▸ **YOUR GOAL**: The word "plane" marks the lines to find; copy every such line from the data below.
--- EXTRACTED MATERIAL Enclosed Below ---
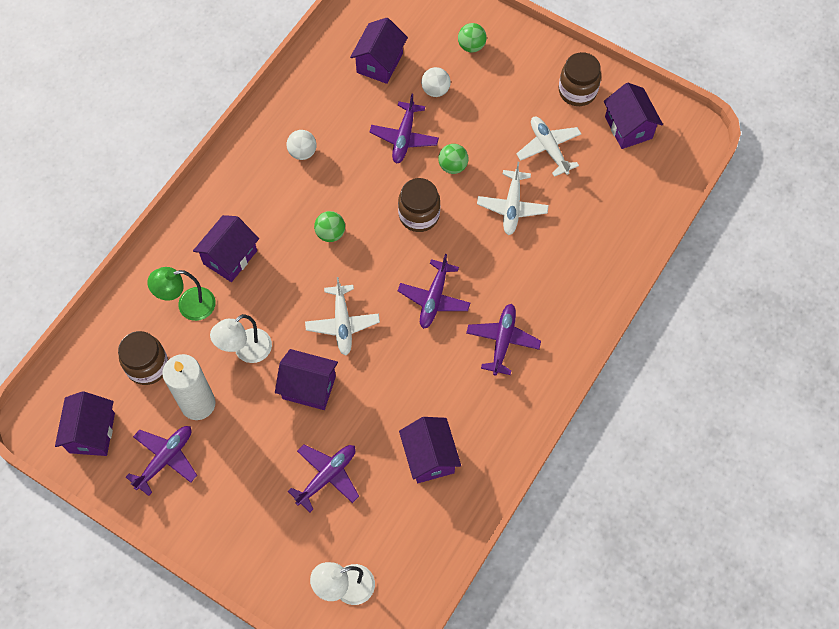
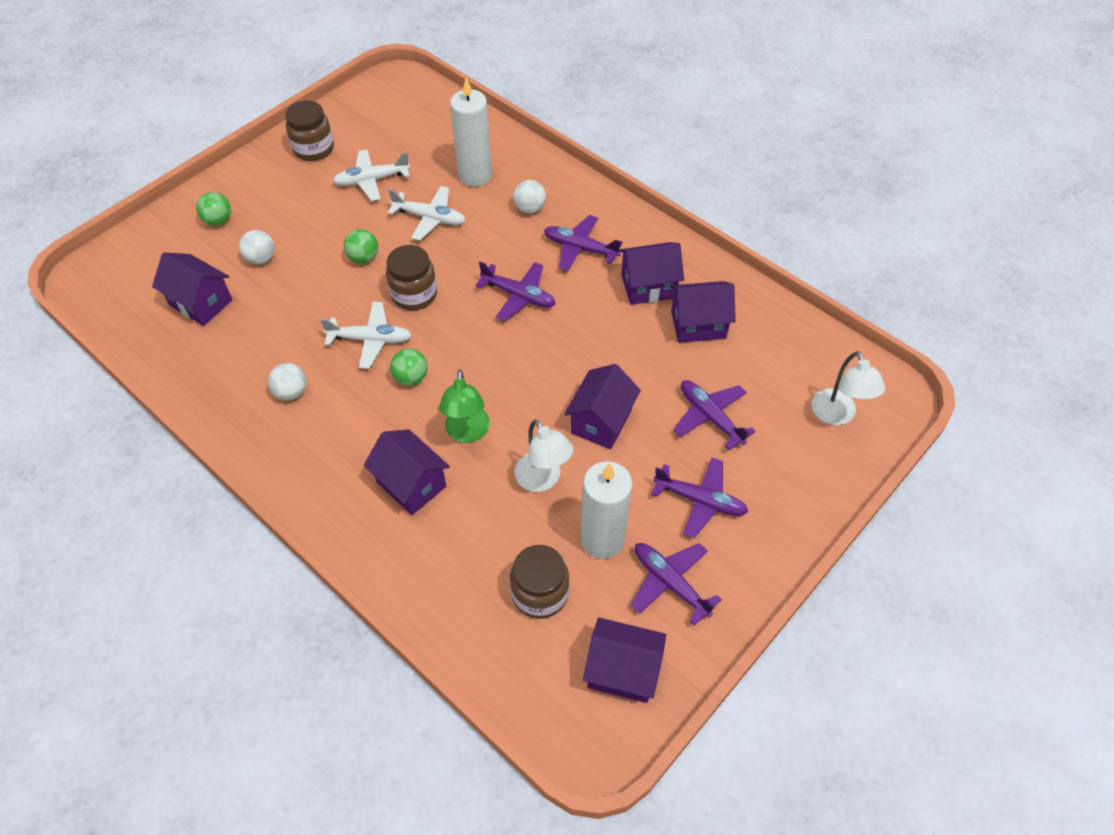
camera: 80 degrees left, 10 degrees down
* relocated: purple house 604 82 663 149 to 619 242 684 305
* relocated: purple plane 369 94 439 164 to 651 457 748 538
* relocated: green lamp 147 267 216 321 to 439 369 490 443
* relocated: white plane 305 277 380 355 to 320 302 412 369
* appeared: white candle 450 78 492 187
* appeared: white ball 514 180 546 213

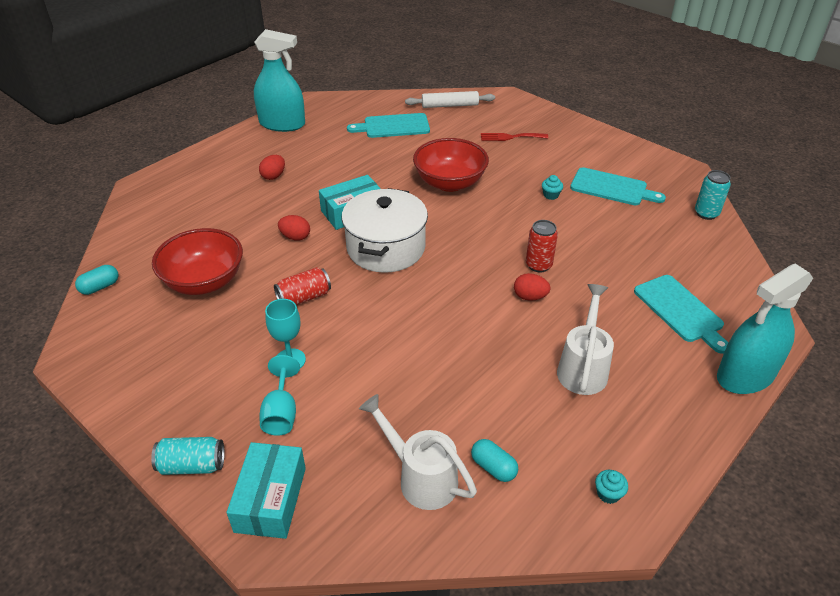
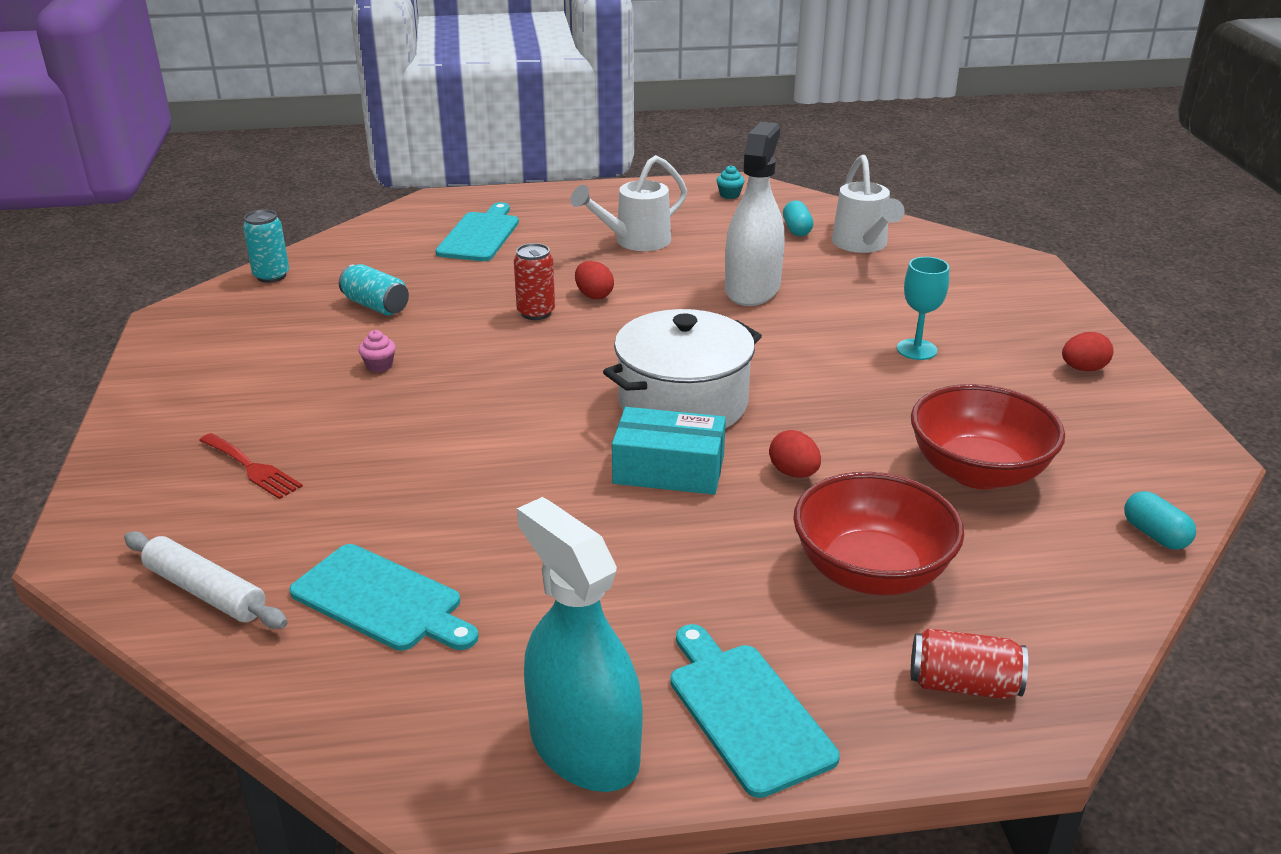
camera: 140 degrees left, 10 degrees down
* relocated: red bowl 413 138 489 192 to 793 472 964 595
* relocated: red egg 259 155 285 180 to 1062 332 1113 372
* relocated: turquoise cutting board 570 167 666 206 to 670 624 840 798
* colour: turquoise cupcake 542 175 563 200 to pink cupcake 359 330 396 372
* missing: turquoise spray bottle 717 264 813 394
* spun: turquoise capsule 75 265 118 295 = 1124 491 1196 550 60 degrees clockwise
* relocated: red can 274 267 331 305 to 911 628 1028 699
* missing: turquoise goblet 260 355 300 436
* relocated: turquoise can 151 437 225 475 to 339 264 409 315
* missing: turquoise box 227 442 306 539
* appeared: white spray bottle 725 122 784 306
--- End of Enclosed EXTRACTED MATERIAL ---
▸ **REPLY**:
* relocated: purple plane 369 94 439 164 to 651 457 748 538
* relocated: white plane 305 277 380 355 to 320 302 412 369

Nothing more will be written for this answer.